■ Work required:
Could you copy out all the lines in the material below where the word "black" occurs?
◆ ◆ ◆ ◆
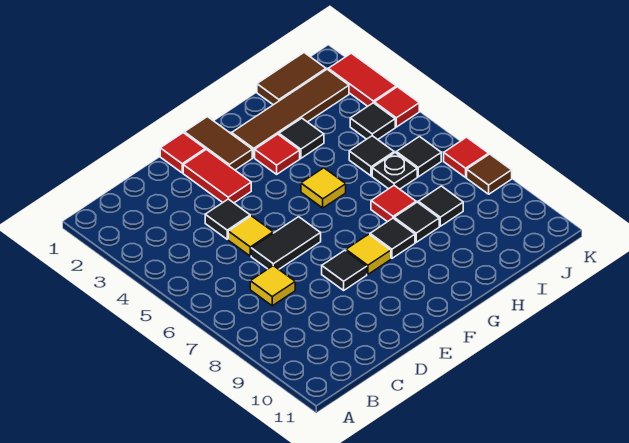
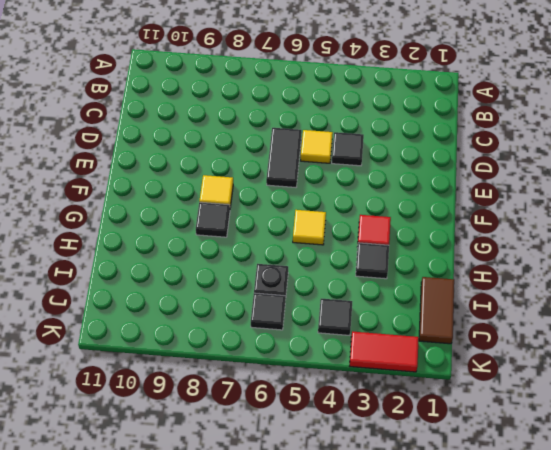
none -> yellow tile C7 level 1
none -> red tile E1 level 1
none -> red tile E2:E3 level 1

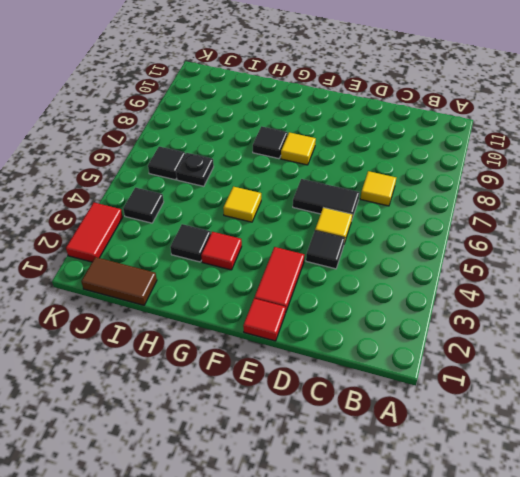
none -> black tile E8 level 1
none -> brown tile F1:F2 level 1
none -> brown tile G2:J2 level 1

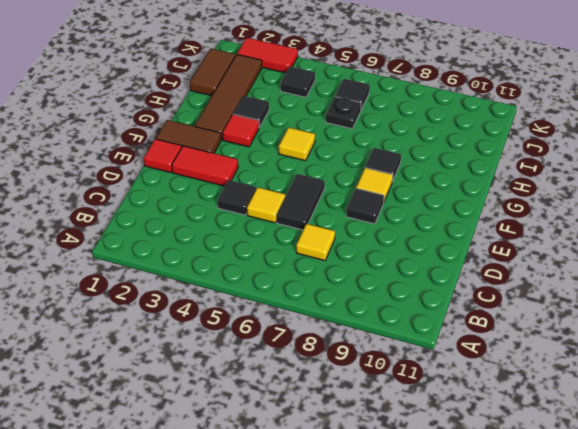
none -> red tile H7 level 1
none -> black tile H8 level 1
none -> black tile I5 level 1

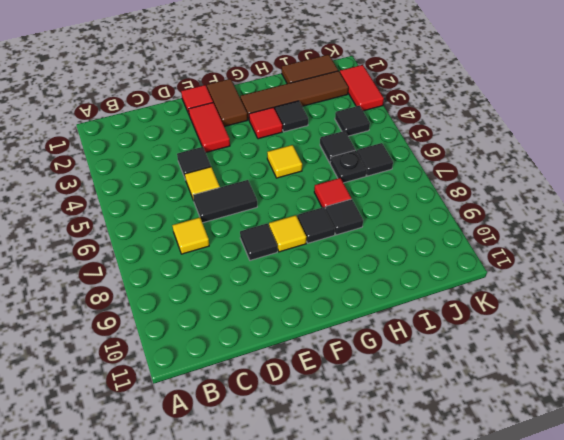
none -> black tile I8 level 1
none -> red tile K4 level 1
none -> red tile K7 level 1

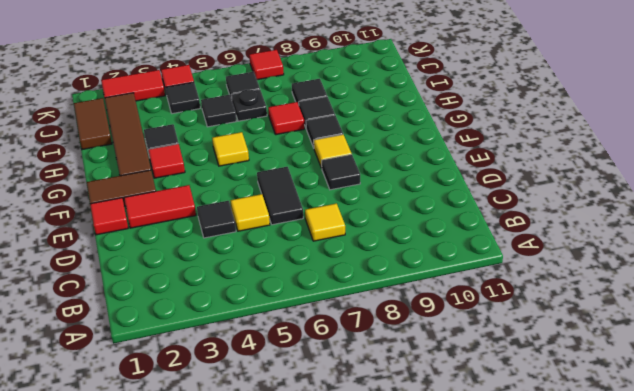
none -> brown tile K8 level 1

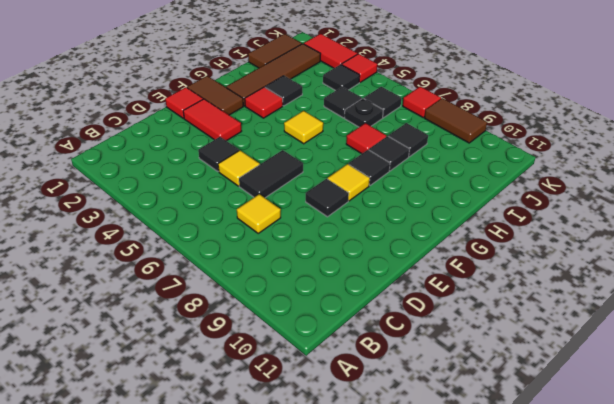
brown tile K8:K9 level 1 -> brown tile K8 level 1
◆ ◆ ◆ ◆
■ Result for this task:
none -> black tile E8 level 1
none -> black tile H8 level 1
none -> black tile I5 level 1
none -> black tile I8 level 1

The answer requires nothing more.